**WORK INSTRUCTION**
Starting at the line that contains "Istra: [404,1587,482,1665] ->", copy each line through the end of the listing below. Include both ends and output nothing more.

**SOURCE RECORDS**
- - - -

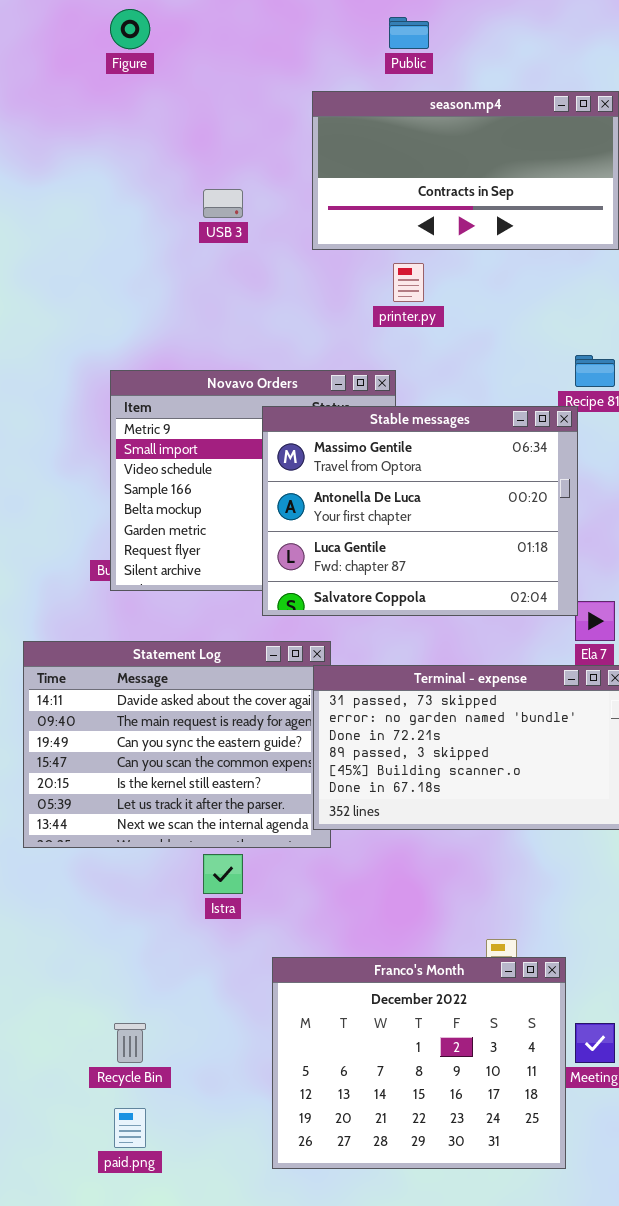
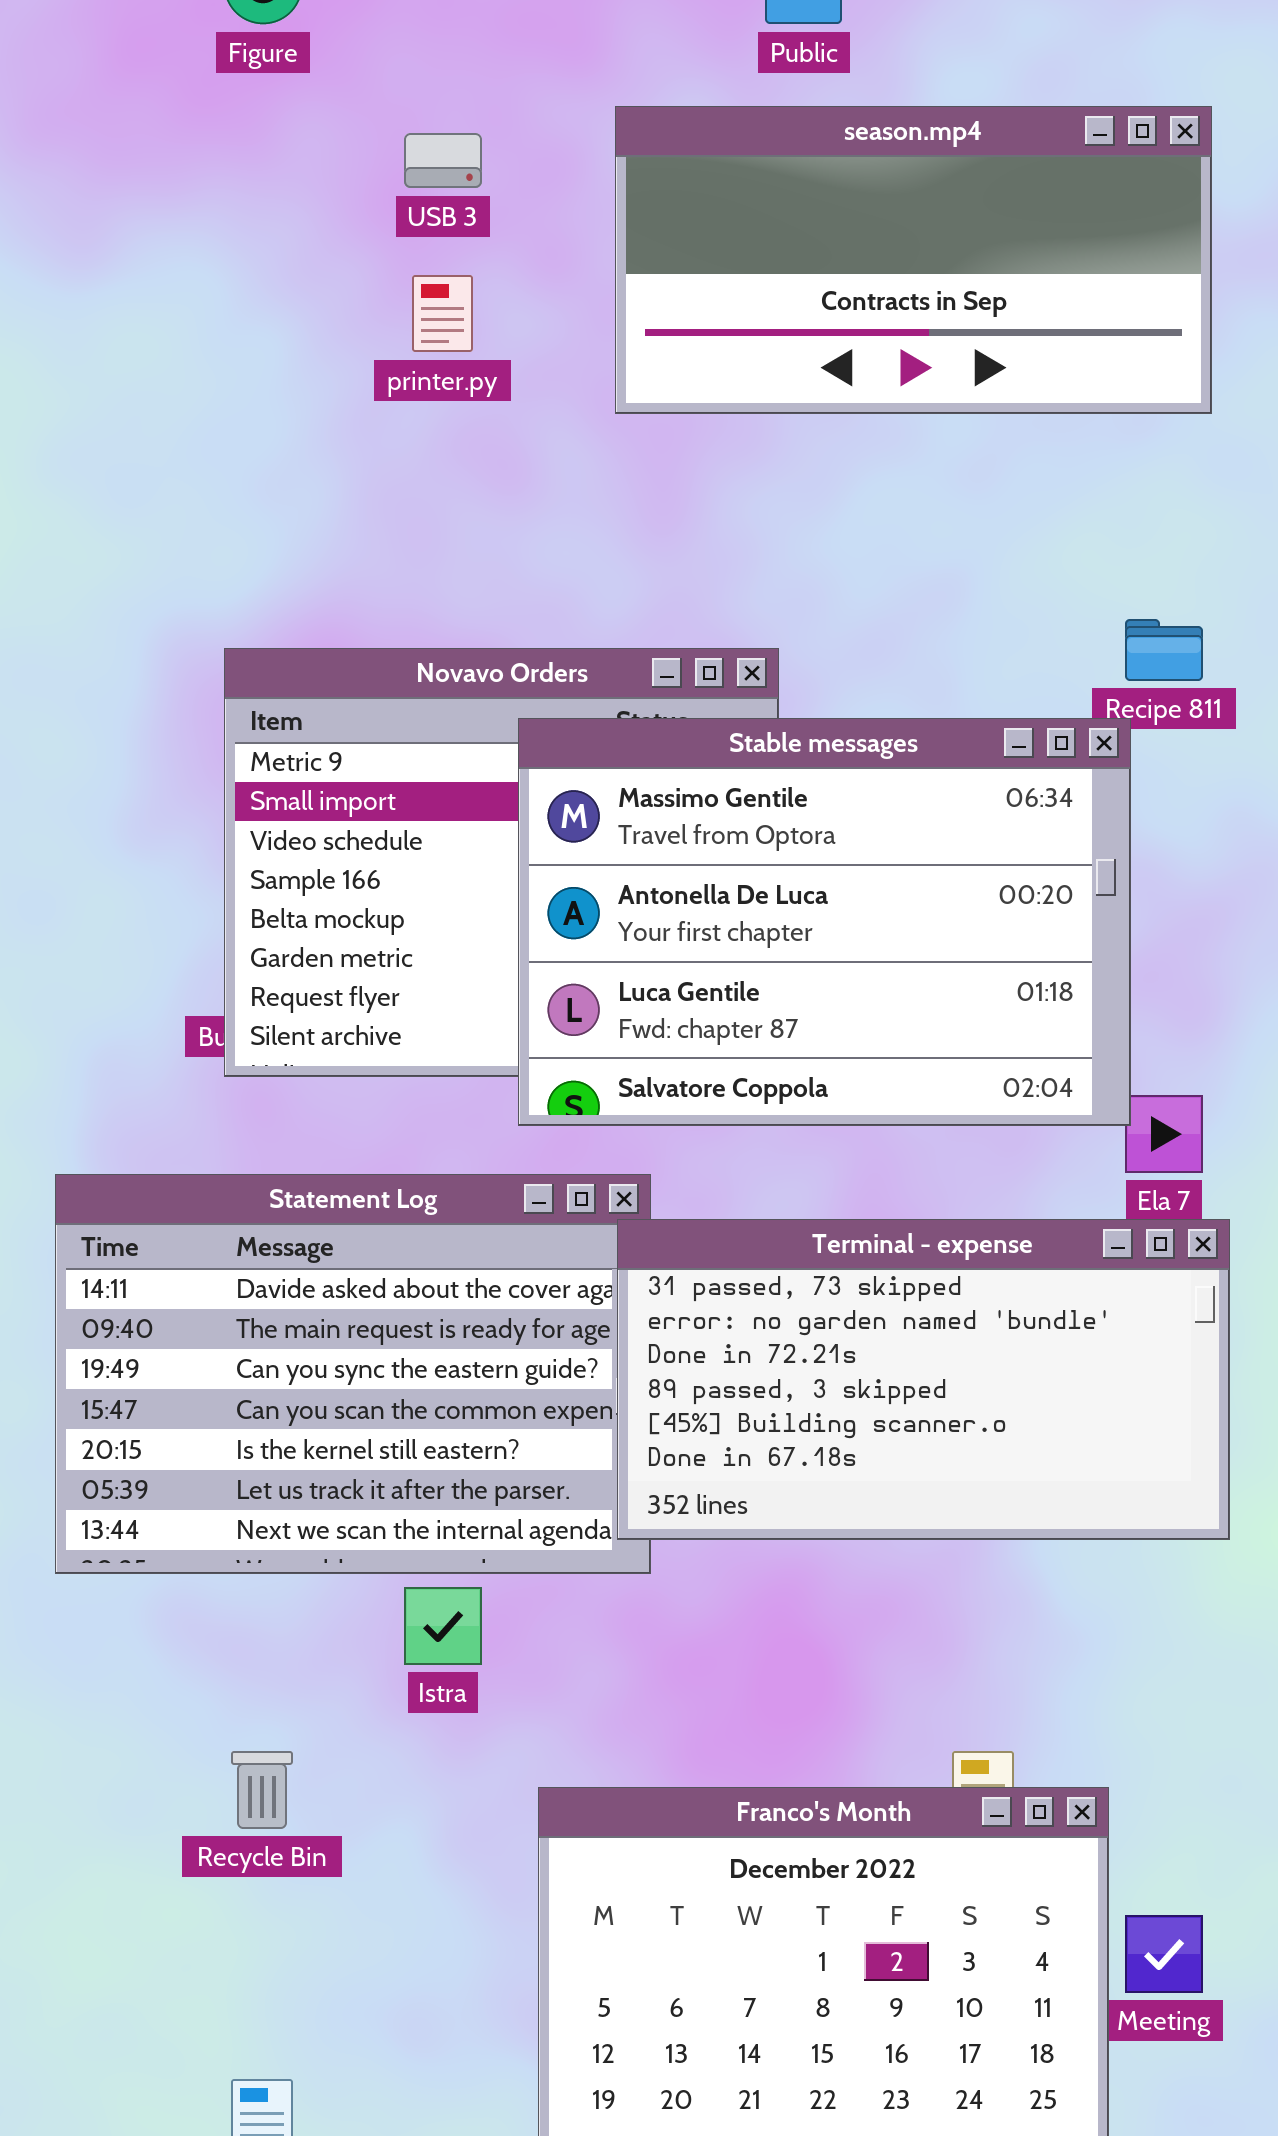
USB 3: [203,189,243,218] -> [404,133,482,188], moved
printer.py: [393,263,424,302] -> [412,275,473,352], moved
Recycle Bin: [114,1023,146,1063] -> [231,1751,293,1829], moved

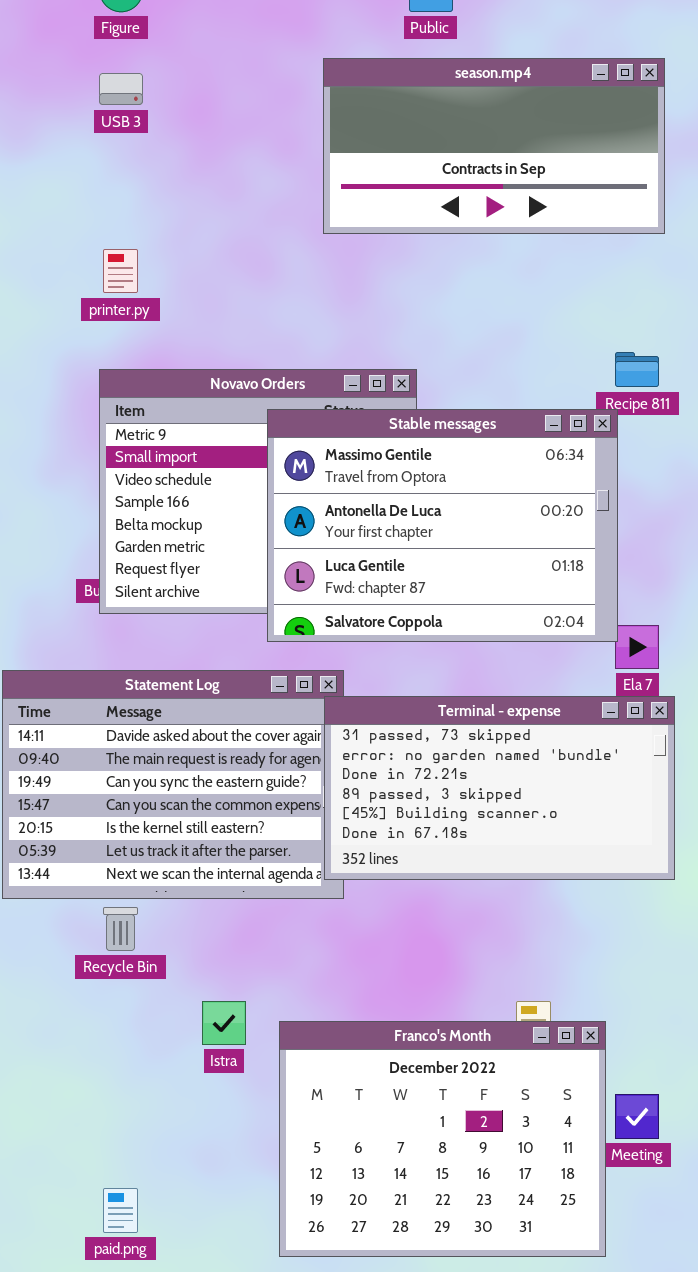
USB 3: [404,133,482,188] -> [99,73,143,105], moved
printer.py: [412,275,473,352] -> [103,249,138,293], moved
Istra: [404,1587,482,1665] -> [202,1001,246,1045], moved
Recycle Bin: [231,1751,293,1829] -> [103,907,138,951], moved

- - - -

**ANSWER BOX**
Istra: [404,1587,482,1665] -> [202,1001,246,1045], moved
Recycle Bin: [231,1751,293,1829] -> [103,907,138,951], moved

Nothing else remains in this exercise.